[[ Given entries, beginning ]]

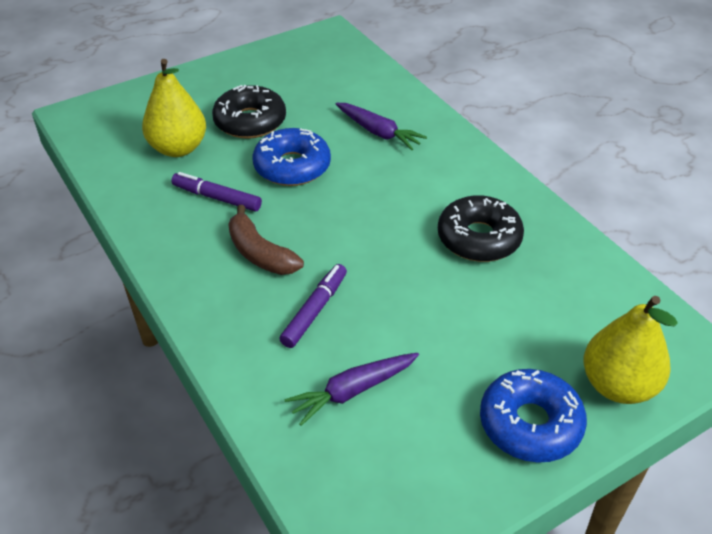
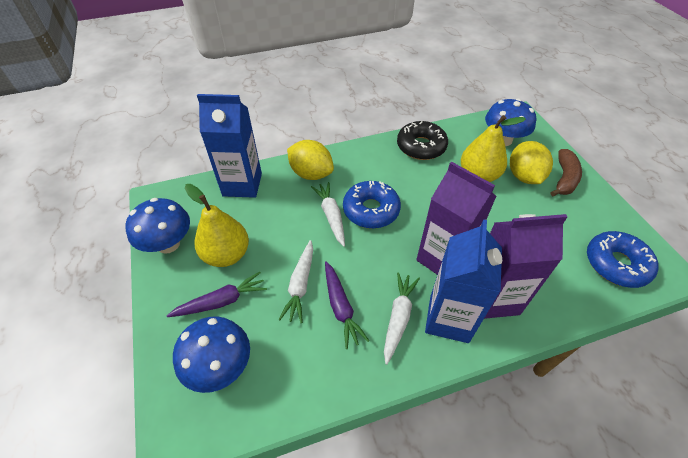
black donut: 2 -> 1
blue carton: 0 -> 2
blue mushroom: 0 -> 3
purple carton: 0 -> 2
purple marker: 2 -> 0
white carrot: 0 -> 3
yellow lemon: 0 -> 2

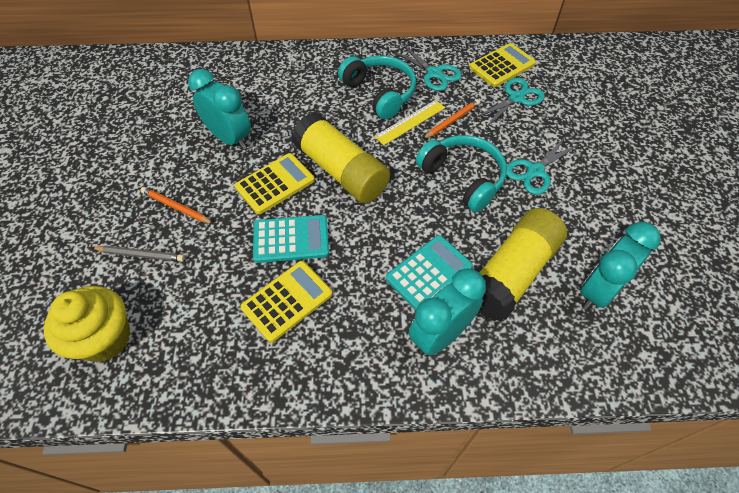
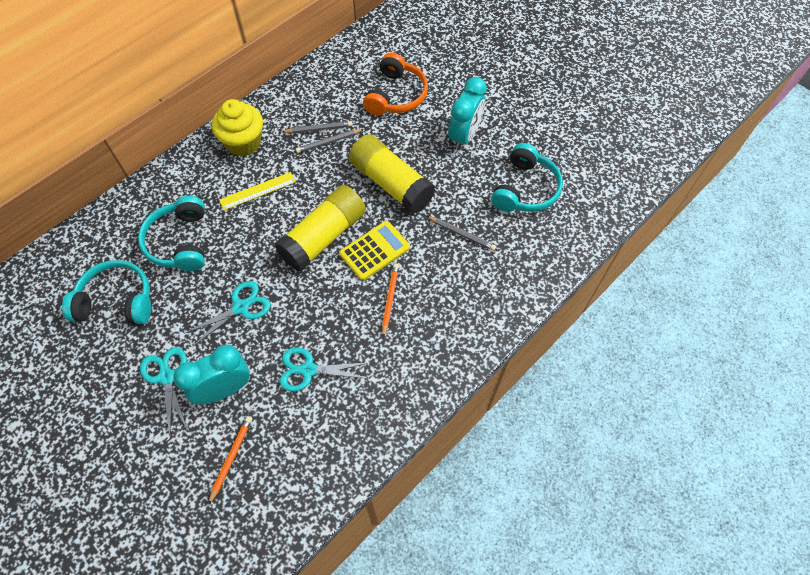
grey pencil: 1 -> 3
orange headphones: 0 -> 1
turquoise calculator: 2 -> 0
turquoise clock: 3 -> 2
turquoise headphones: 2 -> 3
yellow calculator: 3 -> 1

[[ Given entries, end ]]

_Work instructions_. Would you retype every line shown above exactly, leaving the pictures aside?

_The answer_.
black donut: 2 -> 1
blue carton: 0 -> 2
blue mushroom: 0 -> 3
purple carton: 0 -> 2
purple marker: 2 -> 0
white carrot: 0 -> 3
yellow lemon: 0 -> 2

grey pencil: 1 -> 3
orange headphones: 0 -> 1
turquoise calculator: 2 -> 0
turquoise clock: 3 -> 2
turquoise headphones: 2 -> 3
yellow calculator: 3 -> 1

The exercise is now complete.